-- Data for review follows --

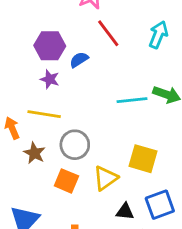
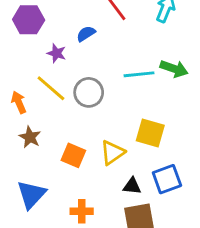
purple hexagon: (50, 46) -> (29, 20), moved
yellow line: (44, 114) -> (51, 88), turned 32
gray circle: (75, 145) -> (89, 92), moved
brown star: (34, 153) -> (30, 137), moved

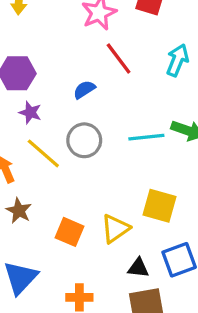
purple star: (57, 53) -> (30, 112), moved
gray circle: (89, 92) -> (84, 140), moved

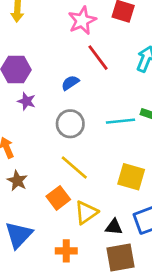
yellow line: (43, 153) -> (74, 167), moved
yellow triangle: (115, 229) -> (86, 212), moved
orange square: (70, 232) -> (58, 198), turned 30

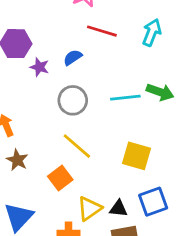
red line: (98, 58) -> (102, 31), turned -36
purple star: (27, 101) -> (39, 67), moved
yellow triangle: (86, 212) -> (89, 209), moved

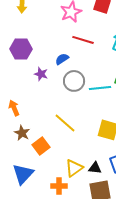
purple star: (39, 67) -> (41, 74), moved
gray circle: (73, 100) -> (74, 81), moved
orange square: (60, 178) -> (41, 146), moved

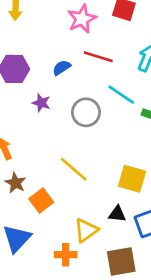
blue semicircle: (62, 59) -> (62, 68), moved
cyan line: (100, 88) -> (121, 95), moved, turned 40
black triangle: (95, 168) -> (117, 214), moved

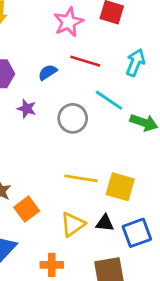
yellow line: (74, 169) -> (81, 178), moved, turned -32
yellow triangle: (86, 230) -> (73, 224), moved

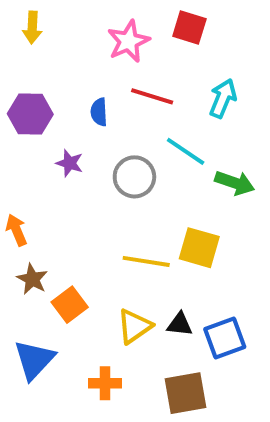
blue semicircle: (48, 72) -> (99, 112), turned -60
yellow square: (120, 187) -> (199, 248), moved

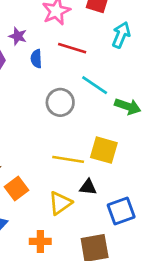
cyan arrow: (223, 98) -> (121, 35), moved
purple star: (70, 163) -> (18, 36), moved
black triangle: (180, 324) -> (88, 187), moved

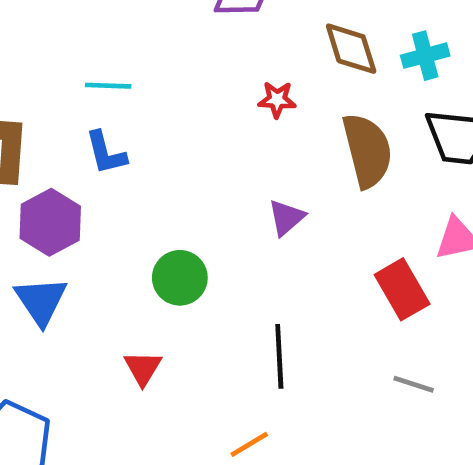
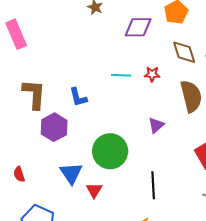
cyan line: (108, 86) -> (121, 75), moved
green circle: (180, 278) -> (110, 151), size x1.5
blue triangle: (41, 301) -> (71, 173), moved

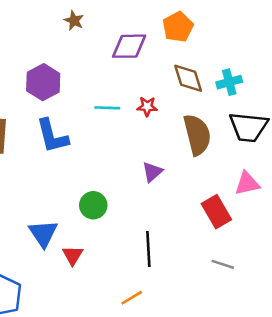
blue L-shape: (78, 97) -> (52, 136), size x1.4
purple hexagon: (54, 127) -> (43, 82), moved
green circle: (110, 151) -> (93, 205), size x0.6

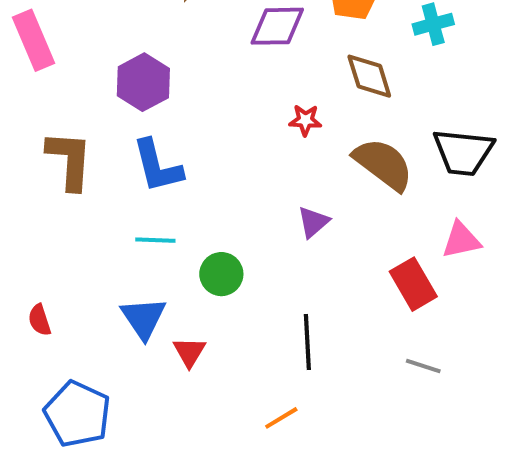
cyan cross: (229, 82) -> (433, 24), moved
cyan line: (107, 108) -> (155, 240), moved
brown semicircle: (197, 135) -> (383, 164), turned -39

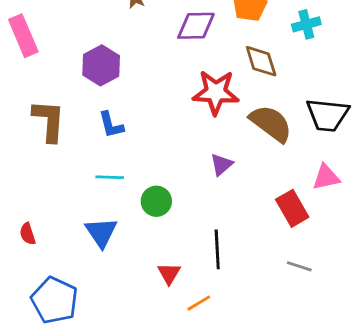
red star: (305, 120) -> (216, 92), size x2.0
blue L-shape: (157, 166) -> (111, 125), size x0.7
red triangle: (189, 352) -> (169, 273), moved

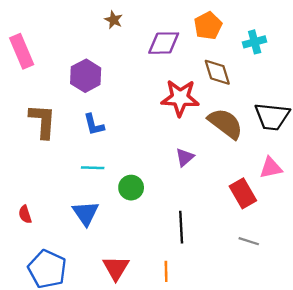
red triangle: (169, 273) -> (116, 268), moved, size x1.4
orange line: (199, 303) -> (166, 271), turned -60

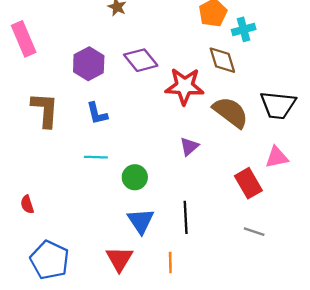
cyan cross: (255, 42) -> (244, 29), moved
purple diamond: (164, 43) -> (141, 60), moved, turned 52
blue triangle: (86, 213) -> (141, 221), moved

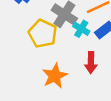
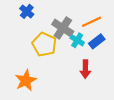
orange star: (55, 76) -> (26, 80), moved

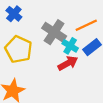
yellow pentagon: (44, 44) -> (18, 49), moved
red arrow: (85, 69) -> (68, 63), moved, turned -120

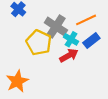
yellow pentagon: (18, 49) -> (39, 43), moved

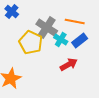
orange line: (86, 20) -> (75, 22), turned 36
red arrow: (69, 55) -> (69, 64), moved

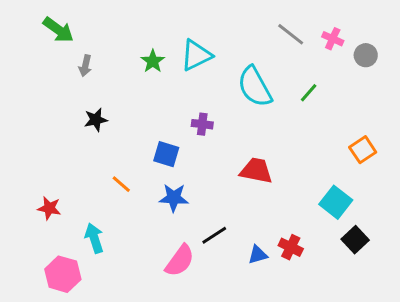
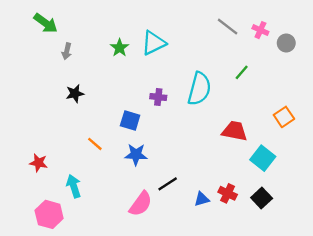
cyan semicircle: (255, 87) -> (199, 89), moved, turned -136
red trapezoid: (256, 171) -> (235, 131), moved
black square: (355, 240) -> (262, 198), moved

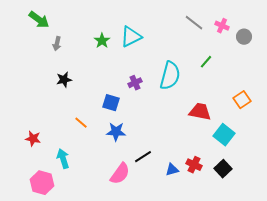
purple cross: (158, 97) -> (135, 83), turned -32

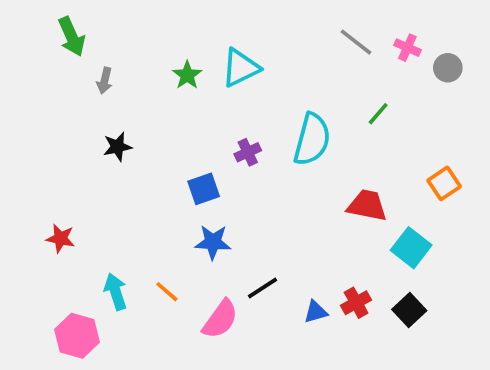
green arrow: (39, 20) -> (72, 37), turned 30
blue square: (111, 103) -> (204, 189), turned -36
orange line: (81, 123) -> (167, 292), moved
red star: (33, 139) -> (61, 238), moved
red cross: (194, 165) -> (356, 303), turned 35

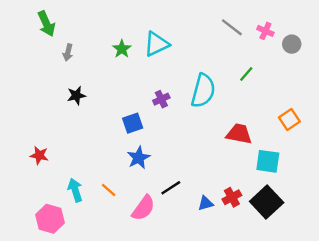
blue star: (213, 242) -> (139, 158), turned -30
cyan square: (411, 248) -> (268, 161), turned -30
black square: (409, 310) -> (267, 202), size x1.5

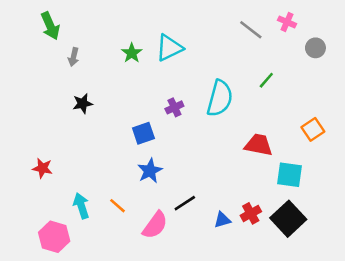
pink cross: (265, 31) -> (287, 22), moved

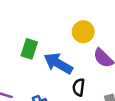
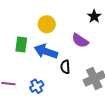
yellow circle: (83, 32) -> (47, 24), moved

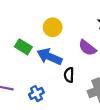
green rectangle: (21, 44) -> (23, 47), turned -70

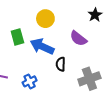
green rectangle: (23, 47) -> (17, 37), turned 42

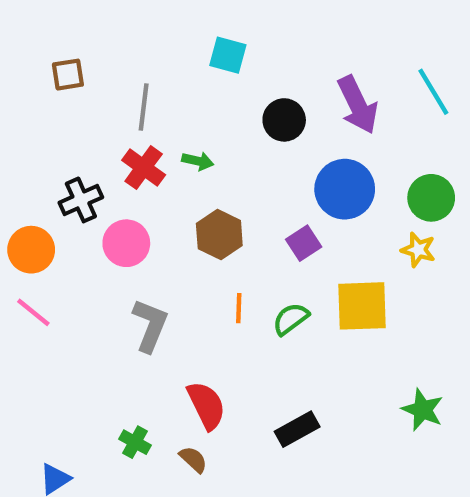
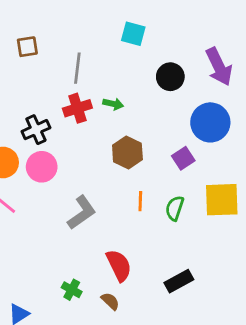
red cross: (144, 168) -> (77, 108), turned 36
pink circle: (126, 243) -> (42, 167), moved
green semicircle: (291, 319) -> (175, 208), turned -35
gray L-shape: (150, 325) -> (82, 213), turned 33

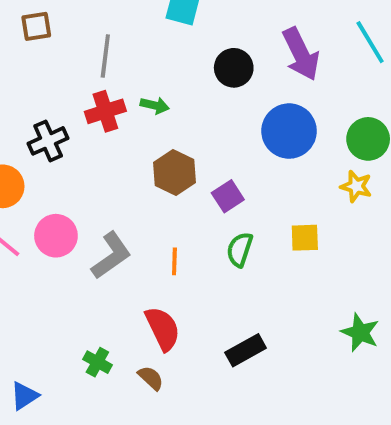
purple square: (183, 158) -> (228, 196), moved
pink circle: (42, 167) -> (56, 236), moved
yellow square: (222, 200) -> (305, 238), size x0.6
orange line: (140, 201) -> (174, 261), moved

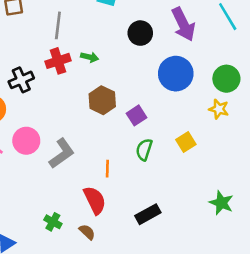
yellow square: (305, 238) -> (186, 142), turned -30
orange line: (174, 261) -> (107, 169), moved

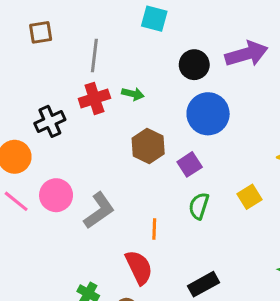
purple arrow: (183, 24) -> (246, 54), turned -80
blue circle: (176, 74) -> (208, 114), moved

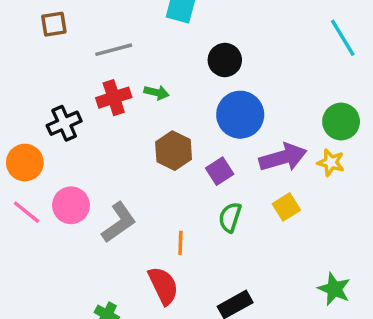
purple arrow: (246, 54) -> (283, 157), moved
gray line: (94, 55) -> (114, 50), turned 68

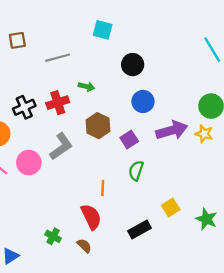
red cross: (114, 98) -> (58, 103), moved
blue circle: (240, 115) -> (143, 101), size x0.7
yellow square: (286, 207) -> (171, 208), moved
gray L-shape: (119, 222) -> (61, 146), moved

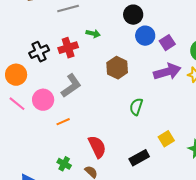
blue circle: (143, 101) -> (145, 36), moved
brown hexagon: (98, 126) -> (117, 68), moved
purple square: (129, 140) -> (167, 43), moved
orange line: (103, 188) -> (63, 122), moved, turned 64

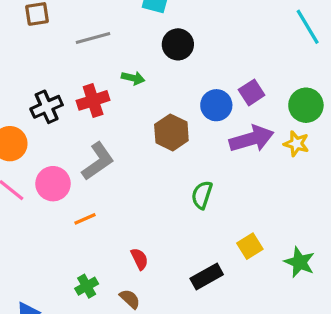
black circle: (133, 15) -> (178, 44), moved
blue circle: (145, 36) -> (216, 105), moved
red semicircle: (97, 147) -> (139, 259), size x0.6
green cross: (64, 164) -> (87, 286), turned 32

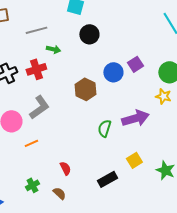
green arrow: (133, 78) -> (53, 49), moved
purple arrow: (252, 139) -> (135, 118), moved

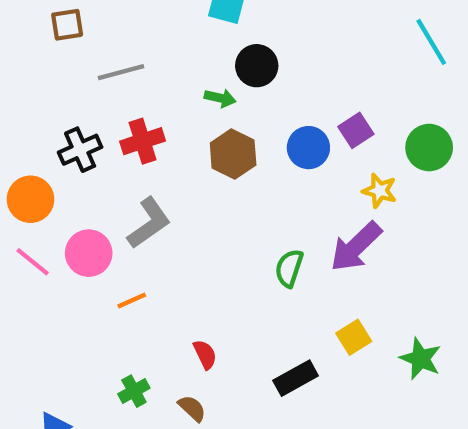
gray line: (36, 30) -> (121, 72), moved
green arrow: (53, 49) -> (220, 98), moved
brown hexagon: (85, 89) -> (233, 154), moved
yellow star: (163, 96) -> (380, 191), moved
purple arrow: (135, 118) -> (356, 247), turned 152

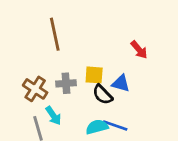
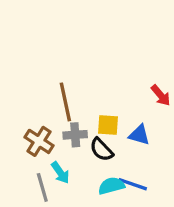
brown line: (55, 34) -> (65, 102), moved
black semicircle: (103, 95) -> (101, 150), moved

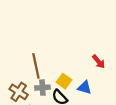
yellow square: (108, 125) -> (64, 81), turned 32

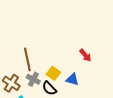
gray cross: (42, 88) -> (33, 79), turned 32

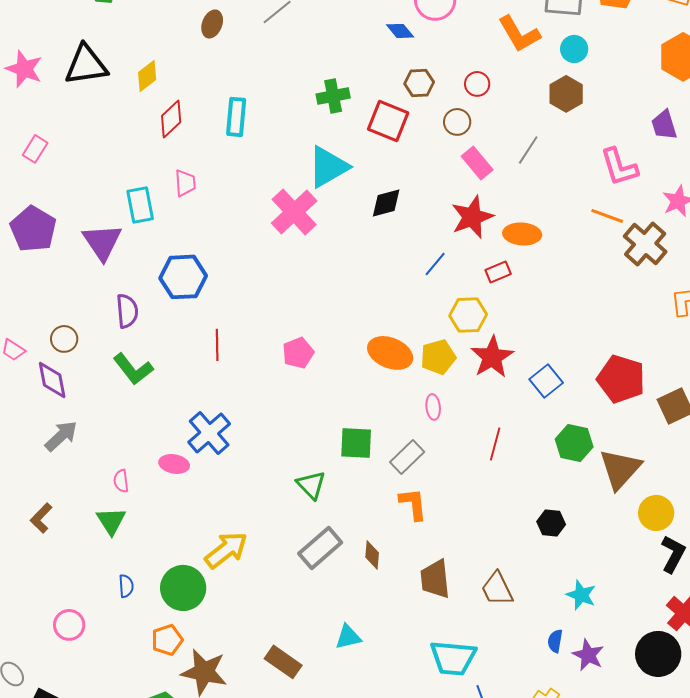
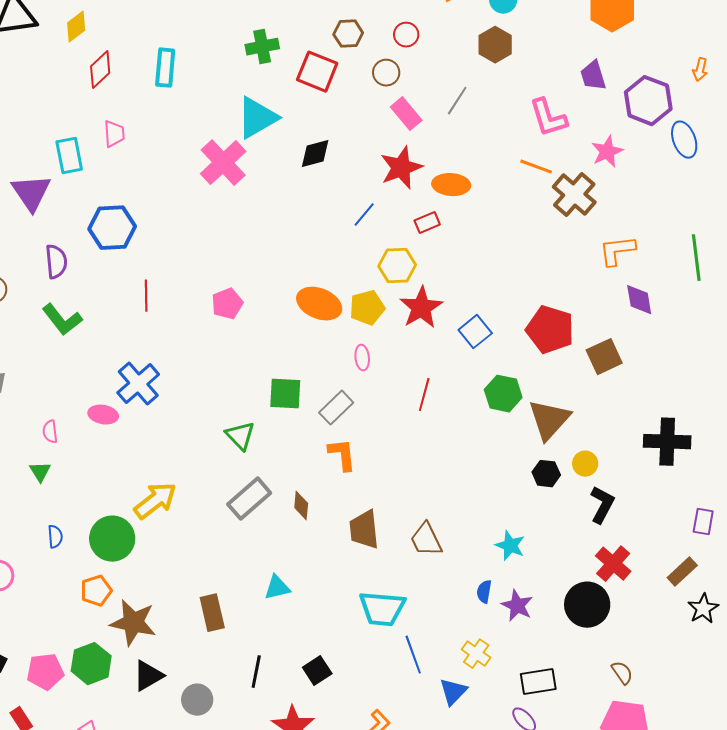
yellow circle: (656, 513) -> (585, 464), size x0.7
green triangle: (111, 521) -> (40, 472), size x0.7
black hexagon: (551, 523) -> (546, 474), moved
brown rectangle: (283, 662) -> (212, 613), turned 42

-- Data for review concluded --

• [What to do] The answer should contain all the material above, copied exactly, and no images.

• [Exercise solution]
purple hexagon: (50, 46) -> (29, 20), moved
yellow line: (44, 114) -> (51, 88), turned 32
gray circle: (75, 145) -> (89, 92), moved
brown star: (34, 153) -> (30, 137), moved

purple star: (57, 53) -> (30, 112), moved
gray circle: (89, 92) -> (84, 140), moved

yellow line: (43, 153) -> (74, 167), moved
yellow triangle: (115, 229) -> (86, 212), moved
orange square: (70, 232) -> (58, 198), turned 30

red line: (98, 58) -> (102, 31), turned -36
purple star: (27, 101) -> (39, 67), moved
yellow triangle: (86, 212) -> (89, 209), moved

purple star: (39, 67) -> (41, 74), moved
gray circle: (73, 100) -> (74, 81), moved
orange square: (60, 178) -> (41, 146), moved

blue semicircle: (62, 59) -> (62, 68), moved
cyan line: (100, 88) -> (121, 95), moved, turned 40
black triangle: (95, 168) -> (117, 214), moved

yellow line: (74, 169) -> (81, 178), moved, turned -32
yellow triangle: (86, 230) -> (73, 224), moved

blue semicircle: (48, 72) -> (99, 112), turned -60
yellow square: (120, 187) -> (199, 248), moved

cyan arrow: (223, 98) -> (121, 35), moved
purple star: (70, 163) -> (18, 36), moved
black triangle: (180, 324) -> (88, 187), moved

cyan line: (108, 86) -> (121, 75), moved
green circle: (180, 278) -> (110, 151), size x1.5
blue triangle: (41, 301) -> (71, 173), moved

blue L-shape: (78, 97) -> (52, 136), size x1.4
purple hexagon: (54, 127) -> (43, 82), moved
green circle: (110, 151) -> (93, 205), size x0.6

cyan cross: (229, 82) -> (433, 24), moved
cyan line: (107, 108) -> (155, 240), moved
brown semicircle: (197, 135) -> (383, 164), turned -39

red star: (305, 120) -> (216, 92), size x2.0
blue L-shape: (157, 166) -> (111, 125), size x0.7
red triangle: (189, 352) -> (169, 273), moved

red triangle: (169, 273) -> (116, 268), moved, size x1.4
orange line: (199, 303) -> (166, 271), turned -60

cyan cross: (255, 42) -> (244, 29), moved
purple diamond: (164, 43) -> (141, 60), moved, turned 52
blue triangle: (86, 213) -> (141, 221), moved

orange star: (55, 76) -> (26, 80), moved

yellow pentagon: (44, 44) -> (18, 49), moved
red arrow: (85, 69) -> (68, 63), moved, turned -120

yellow pentagon: (18, 49) -> (39, 43), moved

orange line: (86, 20) -> (75, 22), turned 36
red arrow: (69, 55) -> (69, 64), moved

cyan semicircle: (255, 87) -> (199, 89), moved, turned -136
red trapezoid: (256, 171) -> (235, 131), moved
black square: (355, 240) -> (262, 198), moved

purple cross: (158, 97) -> (135, 83), turned -32

green arrow: (39, 20) -> (72, 37), turned 30
blue square: (111, 103) -> (204, 189), turned -36
orange line: (81, 123) -> (167, 292), moved
red star: (33, 139) -> (61, 238), moved
red cross: (194, 165) -> (356, 303), turned 35

blue star: (213, 242) -> (139, 158), turned -30
cyan square: (411, 248) -> (268, 161), turned -30
black square: (409, 310) -> (267, 202), size x1.5

pink cross: (265, 31) -> (287, 22), moved

yellow circle: (83, 32) -> (47, 24), moved

green rectangle: (21, 44) -> (23, 47), turned -70

green rectangle: (23, 47) -> (17, 37), turned 42

red cross: (144, 168) -> (77, 108), turned 36
pink circle: (126, 243) -> (42, 167), moved
green semicircle: (291, 319) -> (175, 208), turned -35
gray L-shape: (150, 325) -> (82, 213), turned 33

purple square: (183, 158) -> (228, 196), moved
pink circle: (42, 167) -> (56, 236), moved
yellow square: (222, 200) -> (305, 238), size x0.6
orange line: (140, 201) -> (174, 261), moved

yellow square: (305, 238) -> (186, 142), turned -30
orange line: (174, 261) -> (107, 169), moved

purple arrow: (183, 24) -> (246, 54), turned -80
blue circle: (176, 74) -> (208, 114), moved

purple arrow: (246, 54) -> (283, 157), moved
gray line: (94, 55) -> (114, 50), turned 68

red cross: (114, 98) -> (58, 103), moved
blue circle: (240, 115) -> (143, 101), size x0.7
yellow square: (286, 207) -> (171, 208), moved
gray L-shape: (119, 222) -> (61, 146), moved

blue circle: (143, 101) -> (145, 36), moved
brown hexagon: (98, 126) -> (117, 68), moved
purple square: (129, 140) -> (167, 43), moved
orange line: (103, 188) -> (63, 122), moved, turned 64

black circle: (133, 15) -> (178, 44), moved
blue circle: (145, 36) -> (216, 105), moved
red semicircle: (97, 147) -> (139, 259), size x0.6
green cross: (64, 164) -> (87, 286), turned 32

green arrow: (133, 78) -> (53, 49), moved
purple arrow: (252, 139) -> (135, 118), moved

gray line: (36, 30) -> (121, 72), moved
green arrow: (53, 49) -> (220, 98), moved
brown hexagon: (85, 89) -> (233, 154), moved
yellow star: (163, 96) -> (380, 191), moved
purple arrow: (135, 118) -> (356, 247), turned 152

brown line: (55, 34) -> (65, 102), moved
black semicircle: (103, 95) -> (101, 150), moved

yellow square: (108, 125) -> (64, 81), turned 32

gray cross: (42, 88) -> (33, 79), turned 32

yellow circle: (656, 513) -> (585, 464), size x0.7
green triangle: (111, 521) -> (40, 472), size x0.7
black hexagon: (551, 523) -> (546, 474), moved
brown rectangle: (283, 662) -> (212, 613), turned 42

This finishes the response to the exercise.